━━ DATASET EXTRACT ━━

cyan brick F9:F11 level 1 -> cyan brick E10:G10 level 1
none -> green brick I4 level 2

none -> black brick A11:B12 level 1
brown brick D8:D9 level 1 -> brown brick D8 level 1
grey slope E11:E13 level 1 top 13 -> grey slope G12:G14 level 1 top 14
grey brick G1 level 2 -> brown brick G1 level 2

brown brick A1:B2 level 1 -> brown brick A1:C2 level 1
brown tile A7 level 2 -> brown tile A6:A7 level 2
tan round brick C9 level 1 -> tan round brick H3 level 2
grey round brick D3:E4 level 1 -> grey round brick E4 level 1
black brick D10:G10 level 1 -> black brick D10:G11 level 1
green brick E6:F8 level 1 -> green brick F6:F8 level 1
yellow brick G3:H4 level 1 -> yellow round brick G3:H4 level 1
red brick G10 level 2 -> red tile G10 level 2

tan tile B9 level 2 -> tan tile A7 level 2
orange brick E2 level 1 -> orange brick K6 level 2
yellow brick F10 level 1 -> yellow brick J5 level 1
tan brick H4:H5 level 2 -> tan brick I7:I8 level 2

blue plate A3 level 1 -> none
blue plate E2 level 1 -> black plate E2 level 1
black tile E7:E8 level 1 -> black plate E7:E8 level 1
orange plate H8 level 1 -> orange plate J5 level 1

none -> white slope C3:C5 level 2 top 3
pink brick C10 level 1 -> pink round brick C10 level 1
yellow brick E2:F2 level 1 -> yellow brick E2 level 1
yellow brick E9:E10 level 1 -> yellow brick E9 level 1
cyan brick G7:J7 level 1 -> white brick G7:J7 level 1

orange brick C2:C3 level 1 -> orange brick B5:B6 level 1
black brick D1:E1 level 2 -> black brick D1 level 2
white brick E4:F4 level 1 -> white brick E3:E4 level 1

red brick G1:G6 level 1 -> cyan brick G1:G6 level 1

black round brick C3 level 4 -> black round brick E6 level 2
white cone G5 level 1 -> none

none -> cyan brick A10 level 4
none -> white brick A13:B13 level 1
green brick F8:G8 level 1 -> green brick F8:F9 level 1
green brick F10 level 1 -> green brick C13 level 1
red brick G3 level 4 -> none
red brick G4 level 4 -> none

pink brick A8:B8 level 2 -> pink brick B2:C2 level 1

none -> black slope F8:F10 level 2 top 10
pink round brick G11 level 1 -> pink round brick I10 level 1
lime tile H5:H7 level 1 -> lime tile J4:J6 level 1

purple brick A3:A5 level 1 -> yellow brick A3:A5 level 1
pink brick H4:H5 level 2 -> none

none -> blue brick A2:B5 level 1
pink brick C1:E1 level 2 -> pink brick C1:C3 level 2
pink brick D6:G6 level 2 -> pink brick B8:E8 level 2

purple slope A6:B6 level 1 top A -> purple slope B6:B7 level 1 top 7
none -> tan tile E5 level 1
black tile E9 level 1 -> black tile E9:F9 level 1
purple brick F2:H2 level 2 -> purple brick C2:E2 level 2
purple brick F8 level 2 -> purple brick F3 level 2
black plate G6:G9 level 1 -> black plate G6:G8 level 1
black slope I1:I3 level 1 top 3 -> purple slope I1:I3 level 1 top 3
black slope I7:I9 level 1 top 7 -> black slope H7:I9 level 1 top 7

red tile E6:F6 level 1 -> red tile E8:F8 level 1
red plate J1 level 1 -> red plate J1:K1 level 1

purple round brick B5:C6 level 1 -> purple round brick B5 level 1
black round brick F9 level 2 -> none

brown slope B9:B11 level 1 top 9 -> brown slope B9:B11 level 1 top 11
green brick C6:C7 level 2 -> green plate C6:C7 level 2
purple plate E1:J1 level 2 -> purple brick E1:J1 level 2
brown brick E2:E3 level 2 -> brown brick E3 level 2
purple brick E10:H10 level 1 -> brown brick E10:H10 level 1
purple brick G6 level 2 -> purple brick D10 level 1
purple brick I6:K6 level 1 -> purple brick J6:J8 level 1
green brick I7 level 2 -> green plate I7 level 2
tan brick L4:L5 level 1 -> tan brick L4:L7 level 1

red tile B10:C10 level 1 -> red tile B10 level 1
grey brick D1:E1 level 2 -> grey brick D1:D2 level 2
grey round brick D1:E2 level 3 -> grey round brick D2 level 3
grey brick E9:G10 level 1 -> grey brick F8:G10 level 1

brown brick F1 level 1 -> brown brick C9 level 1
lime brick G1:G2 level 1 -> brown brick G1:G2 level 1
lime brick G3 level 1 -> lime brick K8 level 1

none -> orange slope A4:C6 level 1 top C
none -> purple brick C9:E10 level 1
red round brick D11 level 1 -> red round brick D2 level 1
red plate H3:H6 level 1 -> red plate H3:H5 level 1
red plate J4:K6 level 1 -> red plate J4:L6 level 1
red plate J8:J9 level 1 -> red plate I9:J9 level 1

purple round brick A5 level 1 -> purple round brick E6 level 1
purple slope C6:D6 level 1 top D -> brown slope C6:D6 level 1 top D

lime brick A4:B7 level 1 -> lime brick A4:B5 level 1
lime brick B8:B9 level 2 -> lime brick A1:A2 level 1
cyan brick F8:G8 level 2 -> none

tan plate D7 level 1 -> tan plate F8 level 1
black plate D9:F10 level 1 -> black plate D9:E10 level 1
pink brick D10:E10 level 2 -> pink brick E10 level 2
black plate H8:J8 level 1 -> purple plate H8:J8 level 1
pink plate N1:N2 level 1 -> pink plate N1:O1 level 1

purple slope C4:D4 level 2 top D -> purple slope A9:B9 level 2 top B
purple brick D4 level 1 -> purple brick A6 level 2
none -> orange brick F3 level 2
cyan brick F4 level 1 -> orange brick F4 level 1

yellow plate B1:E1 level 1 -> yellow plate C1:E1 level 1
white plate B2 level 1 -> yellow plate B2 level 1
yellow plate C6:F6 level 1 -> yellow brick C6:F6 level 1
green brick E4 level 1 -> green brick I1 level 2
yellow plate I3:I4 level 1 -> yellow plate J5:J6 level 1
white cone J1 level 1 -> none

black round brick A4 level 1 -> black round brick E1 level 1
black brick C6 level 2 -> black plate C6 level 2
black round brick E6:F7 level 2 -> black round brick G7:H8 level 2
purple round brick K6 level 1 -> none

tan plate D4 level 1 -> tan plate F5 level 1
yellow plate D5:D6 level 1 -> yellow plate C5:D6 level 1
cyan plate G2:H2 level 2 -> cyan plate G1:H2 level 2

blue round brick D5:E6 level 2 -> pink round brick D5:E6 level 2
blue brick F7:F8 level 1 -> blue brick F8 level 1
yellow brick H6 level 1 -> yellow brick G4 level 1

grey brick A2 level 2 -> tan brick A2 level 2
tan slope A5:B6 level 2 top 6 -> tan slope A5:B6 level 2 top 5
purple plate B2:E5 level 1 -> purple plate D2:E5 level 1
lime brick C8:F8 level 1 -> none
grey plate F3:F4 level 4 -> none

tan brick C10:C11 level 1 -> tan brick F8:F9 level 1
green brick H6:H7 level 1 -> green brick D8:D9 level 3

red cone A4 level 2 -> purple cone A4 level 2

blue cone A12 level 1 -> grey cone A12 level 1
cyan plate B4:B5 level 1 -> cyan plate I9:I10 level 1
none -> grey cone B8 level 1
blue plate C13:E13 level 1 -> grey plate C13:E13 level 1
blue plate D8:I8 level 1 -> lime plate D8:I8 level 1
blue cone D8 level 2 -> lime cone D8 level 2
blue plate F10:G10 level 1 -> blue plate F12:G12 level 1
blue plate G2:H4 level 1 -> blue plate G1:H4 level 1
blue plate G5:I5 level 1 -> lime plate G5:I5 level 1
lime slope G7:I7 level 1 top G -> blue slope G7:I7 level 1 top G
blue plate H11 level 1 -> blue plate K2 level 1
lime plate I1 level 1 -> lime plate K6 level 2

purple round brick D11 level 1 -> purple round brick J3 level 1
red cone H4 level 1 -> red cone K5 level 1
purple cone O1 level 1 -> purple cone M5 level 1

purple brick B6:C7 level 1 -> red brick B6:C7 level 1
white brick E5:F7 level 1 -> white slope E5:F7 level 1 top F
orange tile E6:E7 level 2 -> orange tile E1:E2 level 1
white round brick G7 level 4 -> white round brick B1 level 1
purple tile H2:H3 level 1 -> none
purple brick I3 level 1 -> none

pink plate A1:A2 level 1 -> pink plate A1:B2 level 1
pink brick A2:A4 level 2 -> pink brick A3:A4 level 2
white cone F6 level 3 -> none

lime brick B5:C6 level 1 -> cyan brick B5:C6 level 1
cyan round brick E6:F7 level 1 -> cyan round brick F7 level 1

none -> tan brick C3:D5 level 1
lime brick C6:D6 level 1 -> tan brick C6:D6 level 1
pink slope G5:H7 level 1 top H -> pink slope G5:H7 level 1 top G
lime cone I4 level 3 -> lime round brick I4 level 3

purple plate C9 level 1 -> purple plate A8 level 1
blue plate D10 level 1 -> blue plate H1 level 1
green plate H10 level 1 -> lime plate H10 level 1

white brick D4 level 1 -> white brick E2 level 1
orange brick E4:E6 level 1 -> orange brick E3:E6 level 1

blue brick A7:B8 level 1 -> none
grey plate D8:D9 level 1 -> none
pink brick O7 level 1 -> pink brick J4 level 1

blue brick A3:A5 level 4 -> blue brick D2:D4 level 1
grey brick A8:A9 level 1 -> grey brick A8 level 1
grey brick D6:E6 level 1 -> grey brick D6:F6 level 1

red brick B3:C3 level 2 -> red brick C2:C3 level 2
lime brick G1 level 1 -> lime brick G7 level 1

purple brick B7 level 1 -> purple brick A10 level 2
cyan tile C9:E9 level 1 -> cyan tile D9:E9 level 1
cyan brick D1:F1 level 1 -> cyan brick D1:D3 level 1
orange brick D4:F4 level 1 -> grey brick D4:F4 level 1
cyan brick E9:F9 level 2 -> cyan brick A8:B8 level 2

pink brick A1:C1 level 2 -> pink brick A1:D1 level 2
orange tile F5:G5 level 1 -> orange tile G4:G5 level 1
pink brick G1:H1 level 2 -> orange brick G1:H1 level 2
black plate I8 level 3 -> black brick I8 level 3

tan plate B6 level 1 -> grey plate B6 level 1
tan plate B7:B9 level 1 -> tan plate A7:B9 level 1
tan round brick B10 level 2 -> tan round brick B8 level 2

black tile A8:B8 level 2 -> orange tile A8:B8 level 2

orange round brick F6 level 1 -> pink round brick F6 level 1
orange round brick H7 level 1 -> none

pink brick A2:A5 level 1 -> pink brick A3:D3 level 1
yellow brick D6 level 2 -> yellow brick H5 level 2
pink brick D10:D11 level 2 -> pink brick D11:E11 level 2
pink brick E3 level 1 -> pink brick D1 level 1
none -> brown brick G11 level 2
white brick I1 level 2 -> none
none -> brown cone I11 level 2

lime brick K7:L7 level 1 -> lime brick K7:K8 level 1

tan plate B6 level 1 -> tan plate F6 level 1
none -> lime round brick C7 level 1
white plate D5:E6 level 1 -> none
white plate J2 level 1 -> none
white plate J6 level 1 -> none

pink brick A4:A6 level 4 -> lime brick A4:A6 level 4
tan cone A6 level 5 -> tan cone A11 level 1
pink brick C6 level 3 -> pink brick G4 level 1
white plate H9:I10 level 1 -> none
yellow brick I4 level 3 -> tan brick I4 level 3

━━━

EXERCISE DESCRIPTION
Using the data above, extract exactly the lines from the one that holds "white cone F6 level 3 -> none" to the one that holds "pink brick A1:C1", both ends included, and no others.

RESULT OF THIS TASK
white cone F6 level 3 -> none

lime brick B5:C6 level 1 -> cyan brick B5:C6 level 1
cyan round brick E6:F7 level 1 -> cyan round brick F7 level 1

none -> tan brick C3:D5 level 1
lime brick C6:D6 level 1 -> tan brick C6:D6 level 1
pink slope G5:H7 level 1 top H -> pink slope G5:H7 level 1 top G
lime cone I4 level 3 -> lime round brick I4 level 3

purple plate C9 level 1 -> purple plate A8 level 1
blue plate D10 level 1 -> blue plate H1 level 1
green plate H10 level 1 -> lime plate H10 level 1

white brick D4 level 1 -> white brick E2 level 1
orange brick E4:E6 level 1 -> orange brick E3:E6 level 1

blue brick A7:B8 level 1 -> none
grey plate D8:D9 level 1 -> none
pink brick O7 level 1 -> pink brick J4 level 1

blue brick A3:A5 level 4 -> blue brick D2:D4 level 1
grey brick A8:A9 level 1 -> grey brick A8 level 1
grey brick D6:E6 level 1 -> grey brick D6:F6 level 1

red brick B3:C3 level 2 -> red brick C2:C3 level 2
lime brick G1 level 1 -> lime brick G7 level 1

purple brick B7 level 1 -> purple brick A10 level 2
cyan tile C9:E9 level 1 -> cyan tile D9:E9 level 1
cyan brick D1:F1 level 1 -> cyan brick D1:D3 level 1
orange brick D4:F4 level 1 -> grey brick D4:F4 level 1
cyan brick E9:F9 level 2 -> cyan brick A8:B8 level 2

pink brick A1:C1 level 2 -> pink brick A1:D1 level 2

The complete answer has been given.